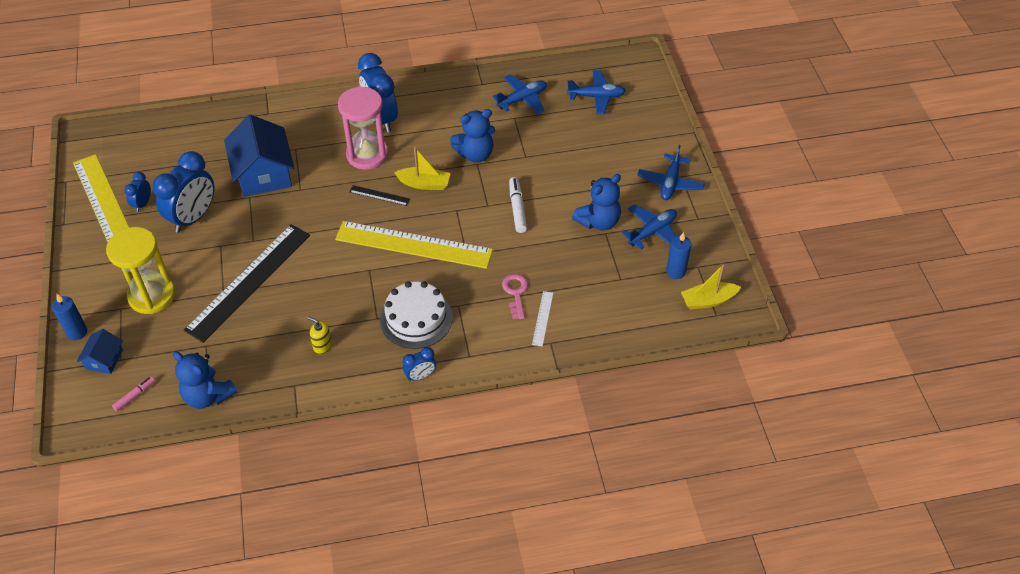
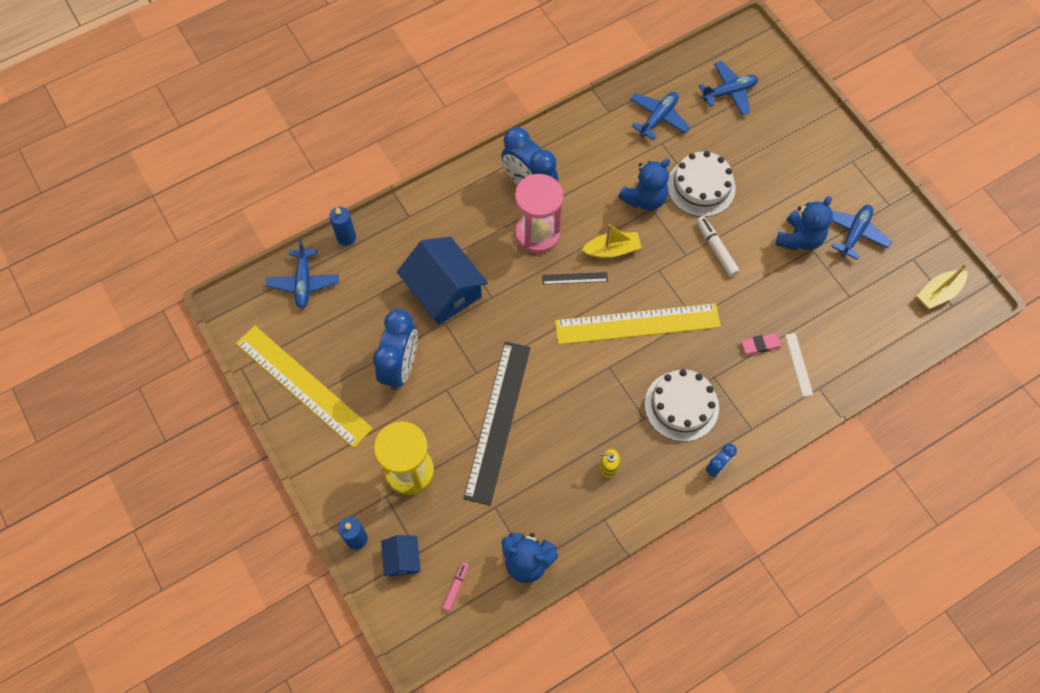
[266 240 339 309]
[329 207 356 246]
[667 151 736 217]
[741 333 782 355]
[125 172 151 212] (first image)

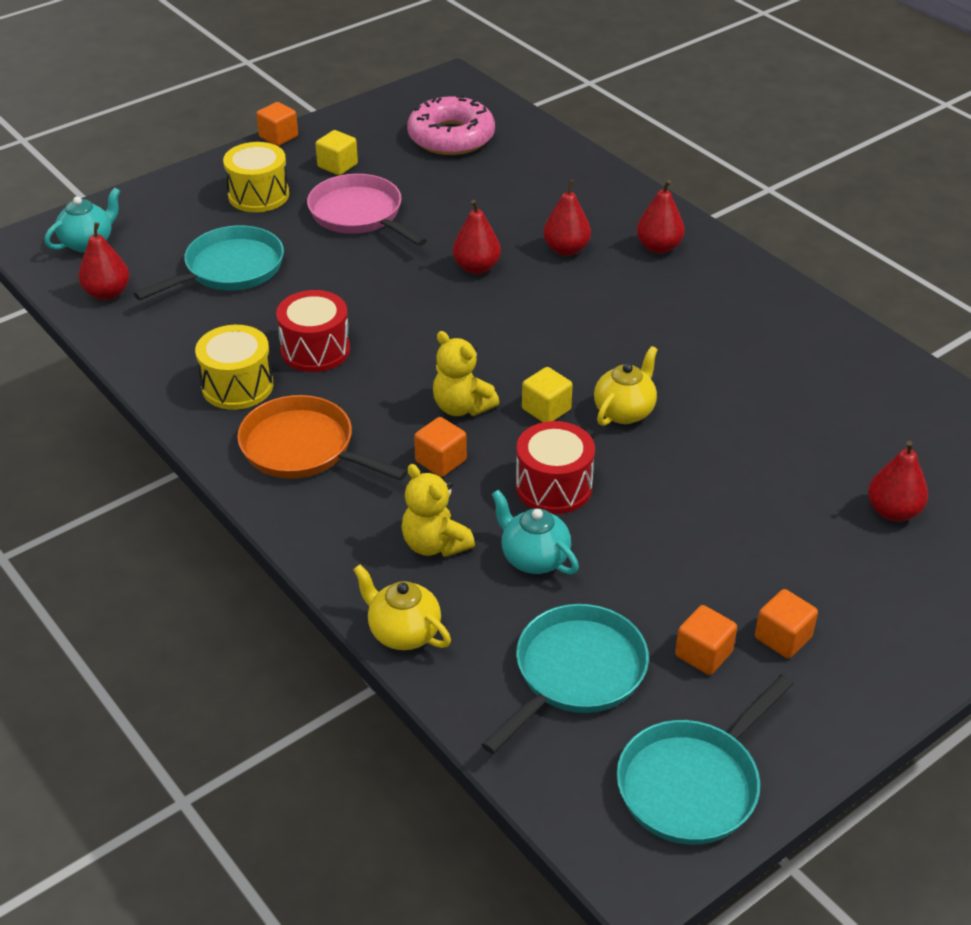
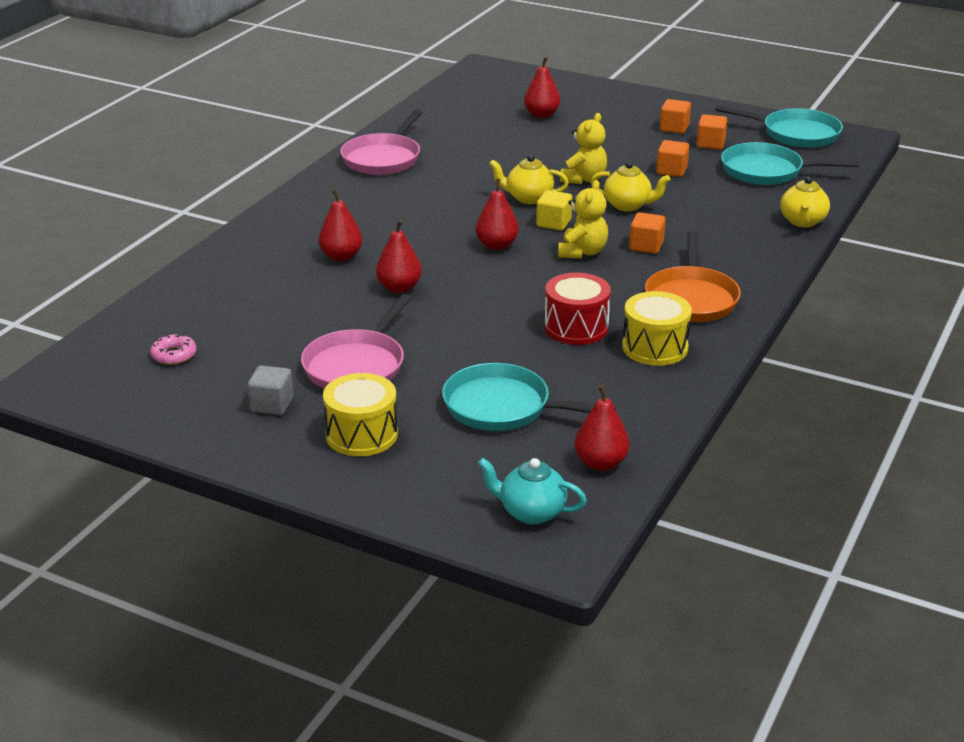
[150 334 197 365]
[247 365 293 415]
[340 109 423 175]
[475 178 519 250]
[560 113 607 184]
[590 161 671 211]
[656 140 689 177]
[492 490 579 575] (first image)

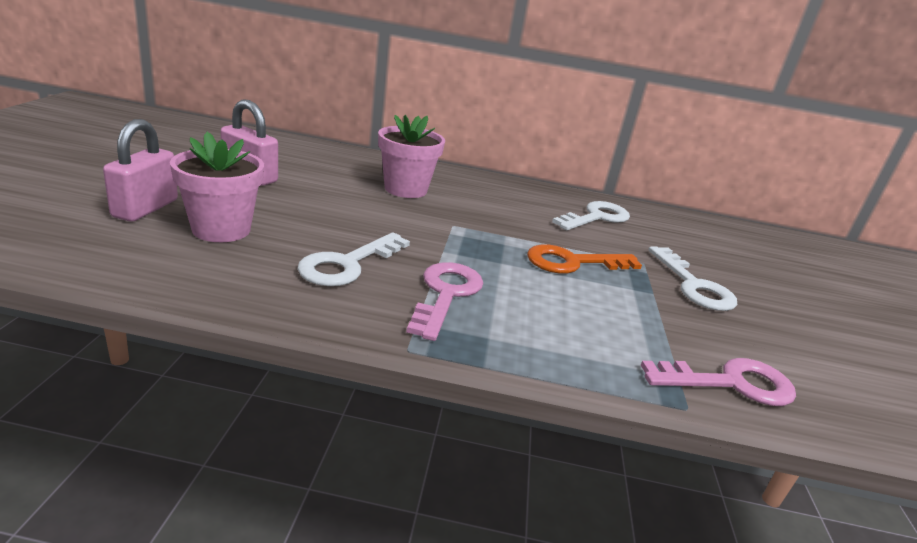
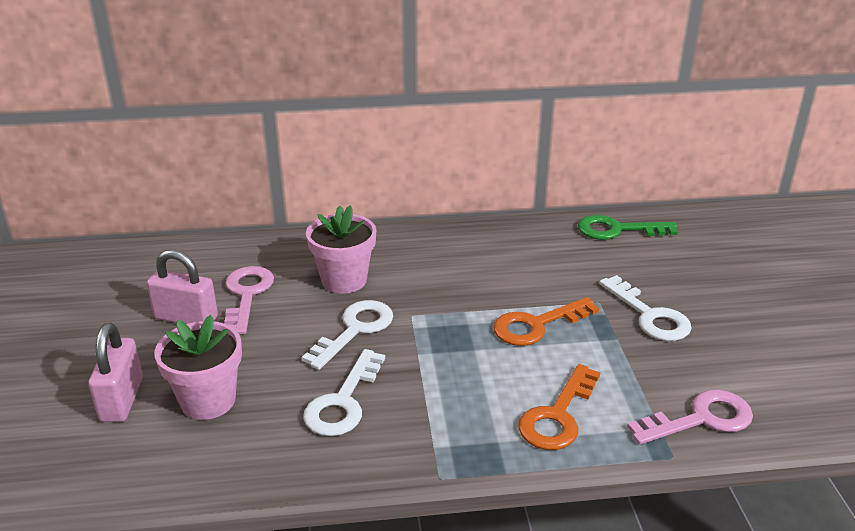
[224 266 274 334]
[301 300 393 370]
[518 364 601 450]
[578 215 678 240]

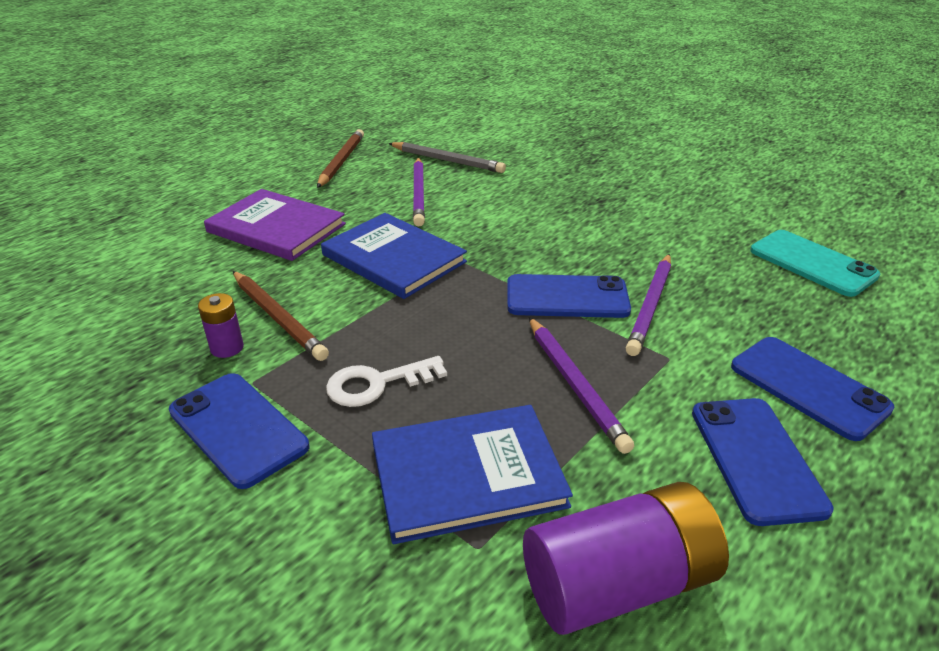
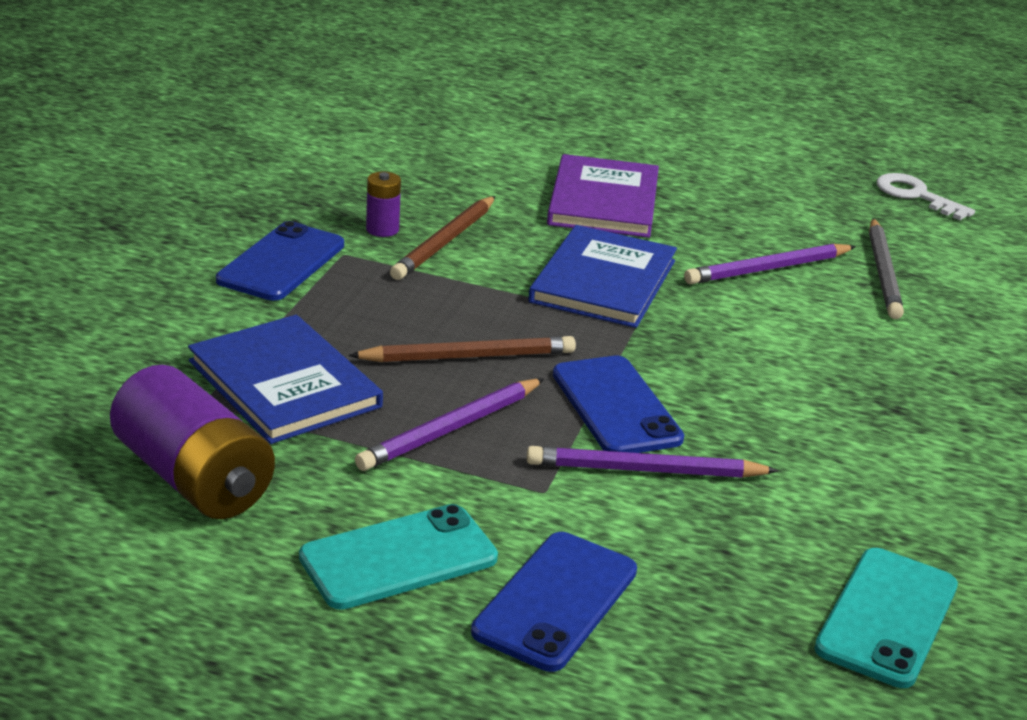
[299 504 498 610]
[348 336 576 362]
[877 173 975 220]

------------------------------------------------

Assigned task
Leave out the pictures and repeat everything else in the records exactly.

Solution to this exercise
[266 240 339 309]
[329 207 356 246]
[667 151 736 217]
[741 333 782 355]
[125 172 151 212] (first image)

[150 334 197 365]
[247 365 293 415]
[340 109 423 175]
[475 178 519 250]
[560 113 607 184]
[590 161 671 211]
[656 140 689 177]
[492 490 579 575] (first image)

[224 266 274 334]
[301 300 393 370]
[518 364 601 450]
[578 215 678 240]

[299 504 498 610]
[348 336 576 362]
[877 173 975 220]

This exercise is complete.